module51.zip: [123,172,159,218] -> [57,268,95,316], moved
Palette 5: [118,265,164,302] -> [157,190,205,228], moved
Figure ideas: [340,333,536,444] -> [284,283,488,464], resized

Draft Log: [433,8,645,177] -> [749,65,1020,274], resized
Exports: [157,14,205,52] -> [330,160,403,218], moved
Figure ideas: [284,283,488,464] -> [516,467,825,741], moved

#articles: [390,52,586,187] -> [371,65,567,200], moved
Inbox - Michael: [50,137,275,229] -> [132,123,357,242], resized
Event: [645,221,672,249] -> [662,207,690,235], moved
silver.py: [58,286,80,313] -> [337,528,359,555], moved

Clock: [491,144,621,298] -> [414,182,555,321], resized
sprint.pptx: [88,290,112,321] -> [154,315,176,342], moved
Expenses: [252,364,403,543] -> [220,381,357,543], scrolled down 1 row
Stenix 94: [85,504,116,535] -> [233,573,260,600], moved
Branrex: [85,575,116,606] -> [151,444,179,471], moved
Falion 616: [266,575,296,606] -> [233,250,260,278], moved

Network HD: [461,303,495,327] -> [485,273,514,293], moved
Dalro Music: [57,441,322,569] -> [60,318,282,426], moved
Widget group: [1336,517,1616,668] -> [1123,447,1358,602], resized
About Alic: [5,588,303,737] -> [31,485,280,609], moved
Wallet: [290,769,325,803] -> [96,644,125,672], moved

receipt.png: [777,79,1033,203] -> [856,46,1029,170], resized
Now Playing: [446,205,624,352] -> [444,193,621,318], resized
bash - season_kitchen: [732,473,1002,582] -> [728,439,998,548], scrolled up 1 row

++++

Your task is to reproduce the entries exactly, starting at the first line and ending with the line containing "#articles: [390,52,586,187] ->".

- **Answer**
module51.zip: [123,172,159,218] -> [57,268,95,316], moved
Palette 5: [118,265,164,302] -> [157,190,205,228], moved
Figure ideas: [340,333,536,444] -> [284,283,488,464], resized

Draft Log: [433,8,645,177] -> [749,65,1020,274], resized
Exports: [157,14,205,52] -> [330,160,403,218], moved
Figure ideas: [284,283,488,464] -> [516,467,825,741], moved

#articles: [390,52,586,187] -> [371,65,567,200], moved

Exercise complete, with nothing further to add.